DATASET ROWS:
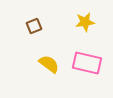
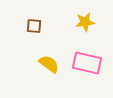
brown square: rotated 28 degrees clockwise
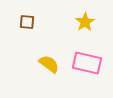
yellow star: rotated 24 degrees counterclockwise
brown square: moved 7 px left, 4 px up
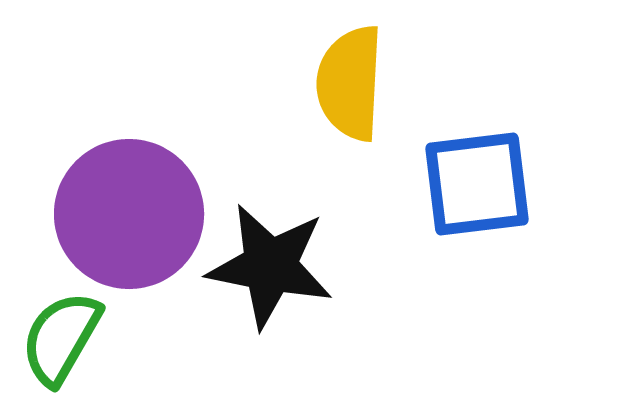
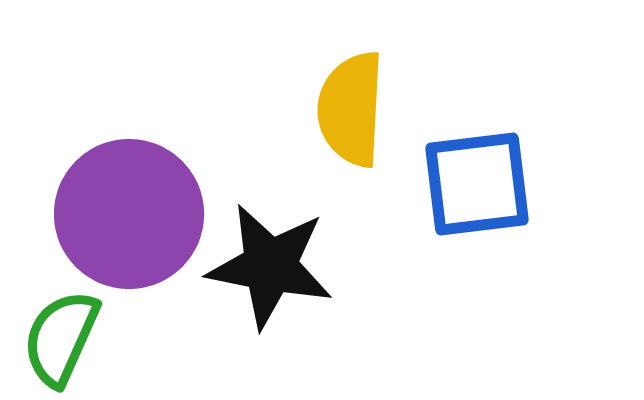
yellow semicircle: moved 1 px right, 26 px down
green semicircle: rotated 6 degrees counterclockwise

* * *

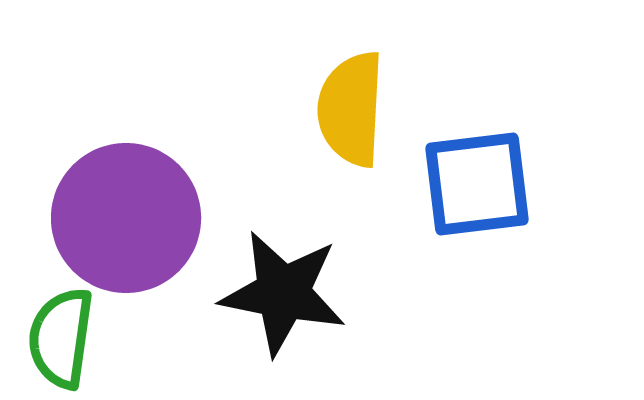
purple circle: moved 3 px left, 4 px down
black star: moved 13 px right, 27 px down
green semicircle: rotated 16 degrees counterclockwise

EXERCISE DESCRIPTION: Return every line above that contains the word "degrees".

RESPONSE FOR THIS EXERCISE:
brown square: rotated 28 degrees clockwise
yellow star: rotated 24 degrees counterclockwise
green semicircle: rotated 6 degrees counterclockwise
green semicircle: rotated 16 degrees counterclockwise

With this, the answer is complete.